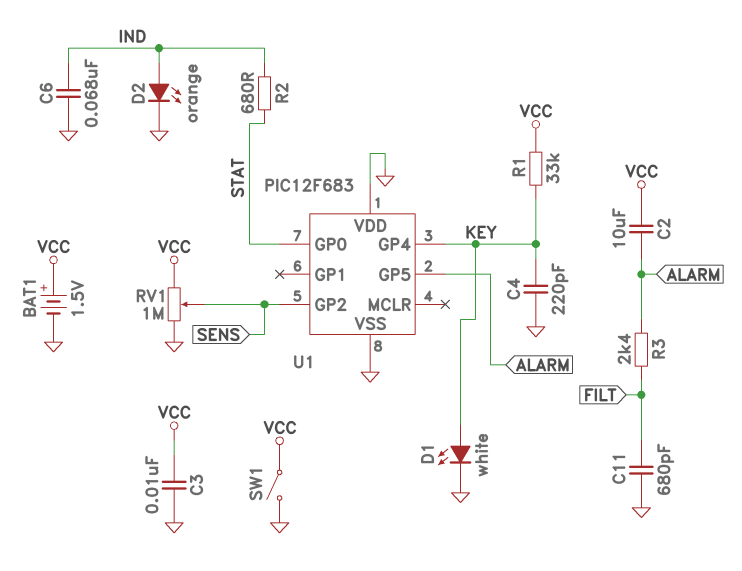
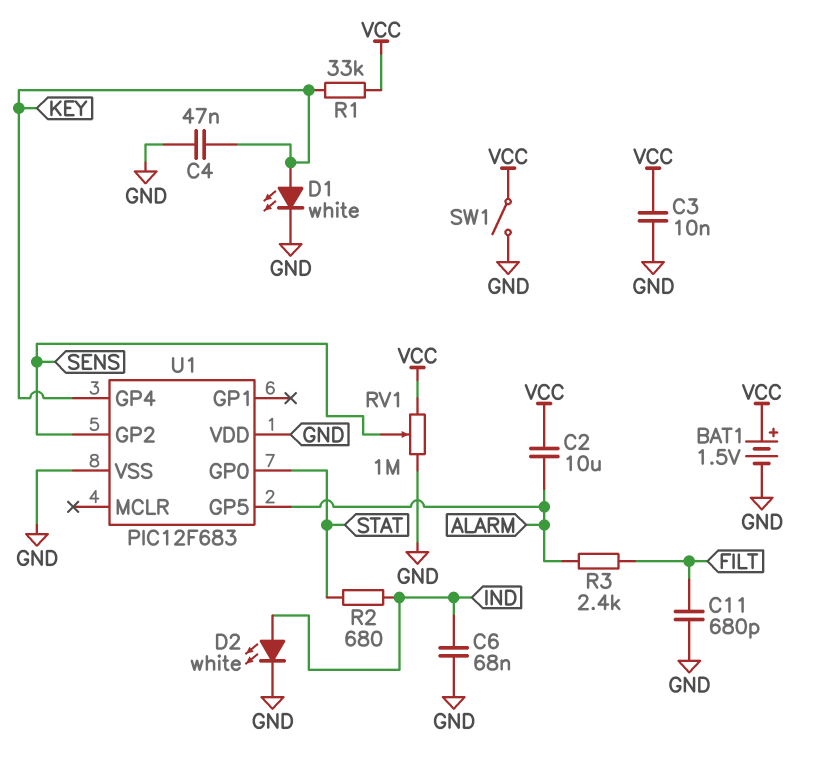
C4: 220pF (GND, KEY) -> 47nF (GND, KEY)
D2: LED orange (A IND, K GND) -> LED white (A IND, K GND)

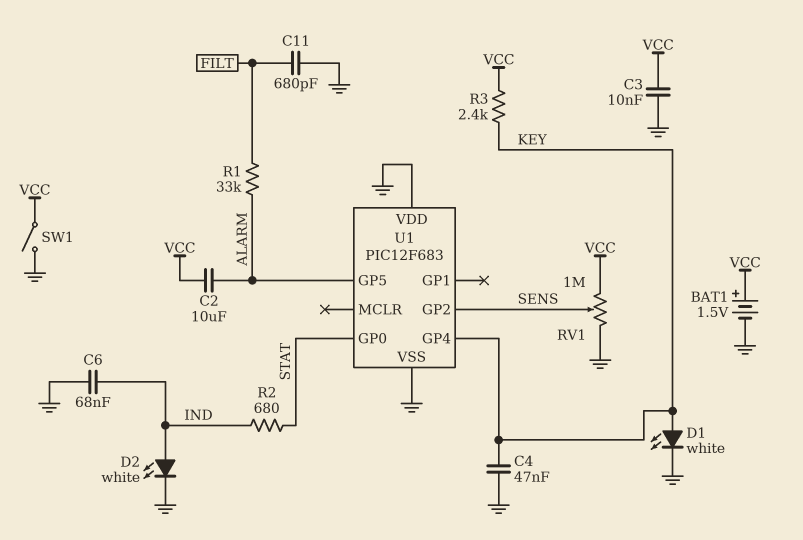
R1: 33k (KEY, VCC) -> 33k (ALARM, FILT)
R3: 2.4k (ALARM, FILT) -> 2.4k (KEY, VCC)

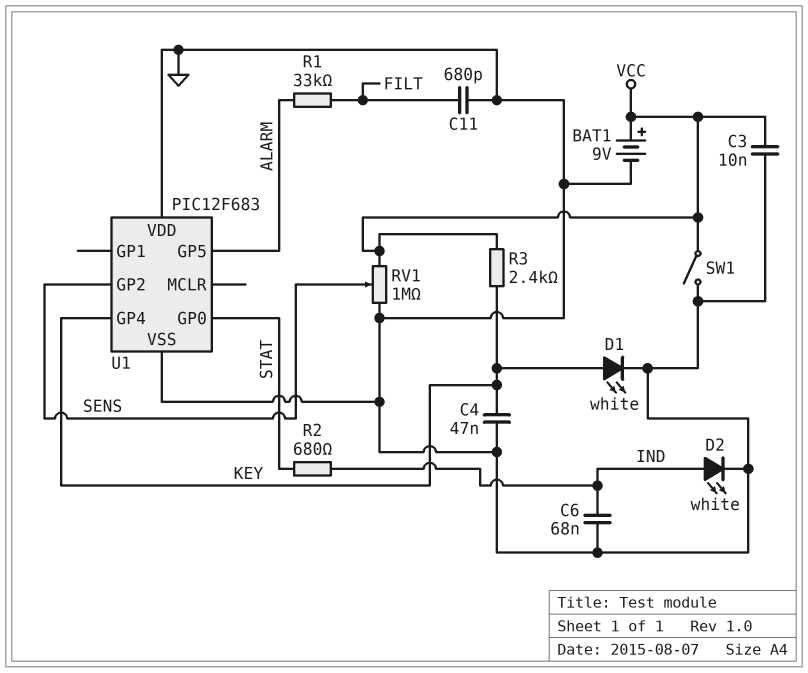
BAT1: 1.5V (plus VCC, minus GND) -> 9V (plus VCC, minus GND)
C2: 10uF (ALARM, VCC) -> none

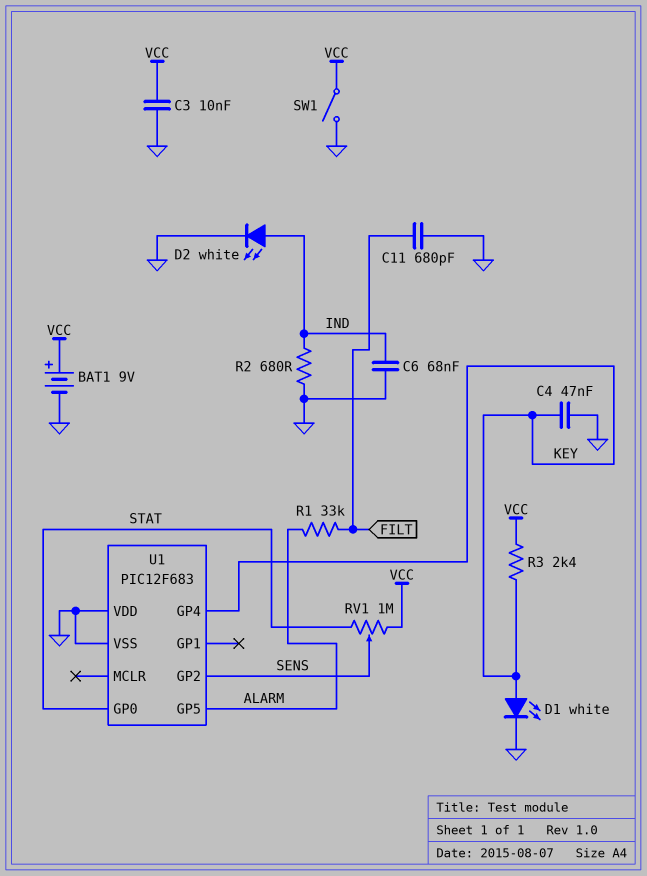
R2: 680 (IND, STAT) -> 680 (GND, IND)
RV1: 1M (GND, VCC, wiper SENS) -> 1M (STAT, VCC, wiper SENS)

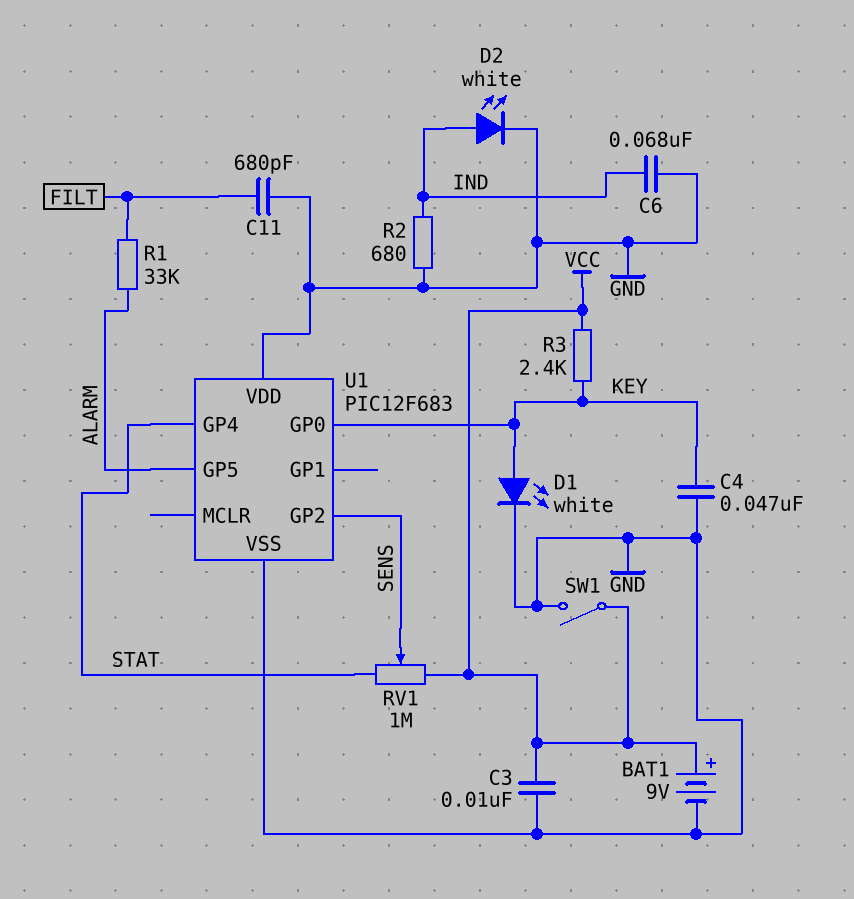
U1 pin GP0: STAT -> KEY
U1 pin GP4: KEY -> STAT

══════

EXERCISE REQUIREMENTS »
Without including any pictures, set down word for word every line from the one containing "RV1: 1M (GND, VCC, wiper" through the last line of the material.

TASK ANSWER »
RV1: 1M (GND, VCC, wiper SENS) -> 1M (STAT, VCC, wiper SENS)

U1 pin GP0: STAT -> KEY
U1 pin GP4: KEY -> STAT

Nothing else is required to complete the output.